§ SUPPLIED RECORDS:
★ ★ ★ ★

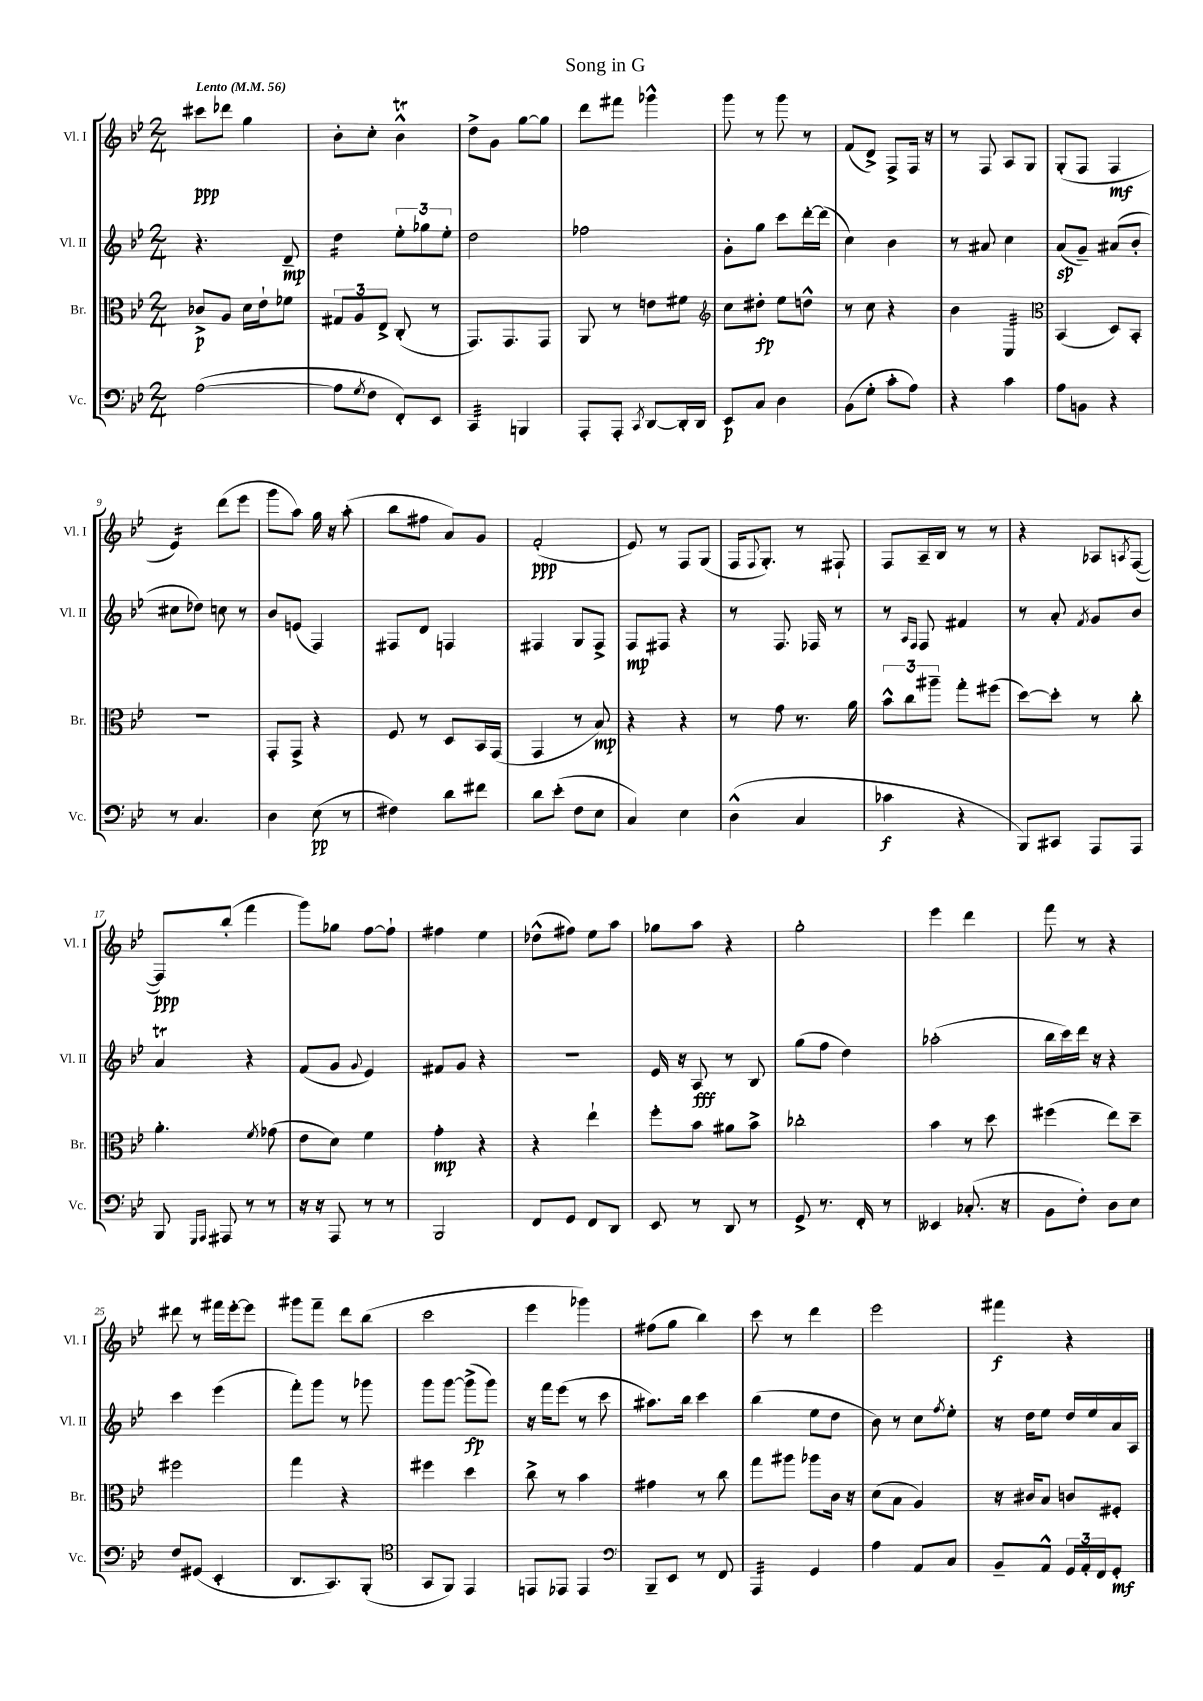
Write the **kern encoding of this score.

**kern	**kern	**kern	**kern
*staff4	*staff3	*staff2	*staff1
*clefF4	*clefC3	*clefG2	*clefG2
*k[b-e-]	*k[b-e-]	*k[b-e-]	*k[b-e-]
*M2/4	*M2/4	*M2/4	*M2/4
*MM56	*MM56	*MM56	*MM56
([2A	8c-^	4.r	8ccc#
.	8A	.	8ddd-
.	16d	.	4gg
.	16e-`	.	.
.	8f-	8d~	.
=	=	=	=
8A]	12G#	4dd	8b-'
.	12A	.	.
8qG	.	.	.
8F	.	.	8cc'
.	12E-^	.	.
8FF')	(8C'	12ee-'	4b-^^
.	.	12gg-	.
8EE-	8r	.	.
.	.	12ee-'	.
=	=	=	=
4CC	8.GG)	2dd	8dd^
.	.	.	8g
.	8.GG	.	.
4BBB	.	.	[8gg
.	8GG	.	8gg]
=	=	=	=
8AAA'	8AA	2ff-	8ddd
8AAA'	8r	.	8fff#
8qCC	.	.	.
[8DD	8e	.	4ggg-^^
16DD']	8f#	.	.
16DD	.	.	.
=	=	=	=
*	*clefG2	*	*
8EE-	8cc	8g'	8ggg
8C	8dd#'	8gg	8r
4D	8ee-	8ccc	8ggg
.	8dd^^	[16ddd'	8r
.	.	(16ddd]	.
=	=	=	=
(8BB-	8r	4cc)	(8f
8G'	8cc	.	8d^)
8c'	4r	4b-	8F^
8A)	.	.	16F
.	.	.	16r
=	=	=	=
4r	4b-	8r	8r
.	.	8a#	8F
*	*clefC3	*	*
4c	4C	4cc	8A
.	.	.	8G
=	=	=	=
8A	(4BB-	(8a	(8G'
8BB	.	8g~)	8F
4r	8D)	(8a#	4F
.	8BB-'	8b-'	.
=	=	=	=
8r	2r	8cc#	4e-)
4.C	.	8dd-)	.
.	.	8cc	(8ddd
.	.	8r	8eee-
=	=	=	=
4D	8GG'	8b-	8ggg
.	8GG^	(8e	8aa)
(8E-	4r	4F)	16gg
.	.	.	16r
8r	.	.	(8aa'
=	=	=	=
4F#)	8F	8F#	8bb-
.	8r	8d	8ff#
8d	8D	4F	8a)
8f#	16BB-	.	8g
.	(16GG	.	.
=	=	=	=
8d	4GG	4F#	(2f'
(8e-'	.	.	.
8F	8r	8G	.
8E-	8B-)	8F#^	.
=	=	=	=
4C)	4r	8F	8e-)
.	.	8F#	8r
4E-	4r	4r	8F
.	.	.	(8G
=	=	=	=
(4D^^	8r	8r	16F
.	.	.	8qqF
.	.	.	8.G')
.	8g	8.F	.
4C	8.r	.	8r
.	.	16F-	.
.	.	8r	8F#`
.	16a	.	.
=	=	=	=
4c-	12b-^^	8r	8F
.	12cc	.	.
.	.	16qqA	.
.	.	16qqF	.
.	.	8F	16A~
.	12aa#~	.	.
.	.	.	16B-
4r	8gg'	4f#	8r
.	(8ff#	.	8r
=	=	=	=
8BBB-)	[8dd)	8r	4r
8CC#	8dd']	8a'	.
.	.	8qf	.
8AAA	8r	8g	8A-
.	.	.	8qA
8AAA	8cc'	8b-	([8F
=	=	=	=
8BBB-	4.a'	4a	8F])
16qqGGG	.	.	.
16qqAAA	.	.	.
8AAA#	.	.	(8bb-'
8r	.	4r	4fff
.	8qf	.	.
8r	(8g-	.	.
=	=	=	=
16r	8e-	(8f	8ggg)
16r	.	.	.
8AAA	8d)	8g	8gg-
.	.	8qqg	.
8r	4f	4e-)	[8ff
8r	.	.	8ff`]
=	=	=	=
2BBB-	4g'	8f#	4ff#
.	.	8g	.
.	4r	4r	4ee-
=	=	=	=
8FF	4r	2r	(8dd-^^
8GG	.	.	8ff#)
8FF	4ee-`	.	8ee-
8DD	.	.	8aa
=	=	=	=
8EE-	8ff'	16e-	8gg-
.	.	16r	.
8r	8b-	8A	8aa
8DD	8a#	8r	4r
8r	8b-^	8B-	.
=	=	=	=
8GG^	2cc-'	(8gg	2gg'
8.r	.	8ff	.
.	.	4dd)	.
16FF'	.	.	.
8r	.	.	.
=	=	=	=
4EE--	4b-	(2aa-'	4eee-
(8.C-'	8r	.	4ddd
.	8dd	.	.
16r	.	.	.
=	=	=	=
8BB-	(4ff#	16bb-	8fff
.	.	16ccc)	.
8F')	.	16ddd	8r
.	.	16r	.
8D	8ee-)	4r	4r
8E-	8dd~	.	.
=	=	=	=
8F	2ff#	4ccc	8ddd#
(8GG#	.	.	8r
4EE-'	.	(4eee-	16fff#
.	.	.	[16eee-'
.	.	.	8eee-]
=	=	=	=
8.DD	4gg	8fff')	8ggg#
.	.	8ggg	8fff~
8.CC)	.	.	.
.	4r	8r	8ddd
(8BBB-'	.	8ggg-	(8bb-
=	=	=	=
*clefC4	*	*	*
8GG	4ff#	8ggg	2ccc
8FF)	.	[8ggg	.
4EE-	4dd	(8ggg^]	.
.	.	8ggg)	.
=	=	=	=
8EE	8cc^	16r	4eee-
.	.	16fff	.
8EE-	8r	(8eee-	.
4EE-	4b-	8r	4ggg-)
.	.	8ccc	.
=	=	=	=
*clefF4	*	*	*
8BBB-~	4g#	8.aa#)	(8ff#
8EE-	.	.	8gg
.	.	16bb-	.
8r	8r	4ccc	4bb-)
8FF	8cc	.	.
=	=	=	=
4AAA	8gg	(4bb-	8ccc
.	8aa#	.	8r
4GG	8aa-	8ee-	4ddd
.	16c	8dd	.
.	16r	.	.
=	=	=	=
4A	(8d	8b-)	2eee-
.	8B-	8r	.
8AA	4A)	8cc	.
.	.	8qff	.
8C	.	8ee-'	.
=	=	=	=
8BB-~	16r	16r	4fff#
.	16c#	16dd	.
8AA^^	8B-	8ee-	.
24GG	8c	16dd	4r
24AA'	.	.	.
.	.	16ee-	.
24FF	.	.	.
8GG'	8F#'	16a	.
.	.	16A	.
==	==	==	==
*-	*-	*-	*-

★ ★ ★ ★

§ TASK STATEMENT: Identify each line in the rows above that contains the string "kern", and copy every such line in full.

§ SOLUTION:
Write the **kern encoding of this score.
**kern	**kern	**kern	**kern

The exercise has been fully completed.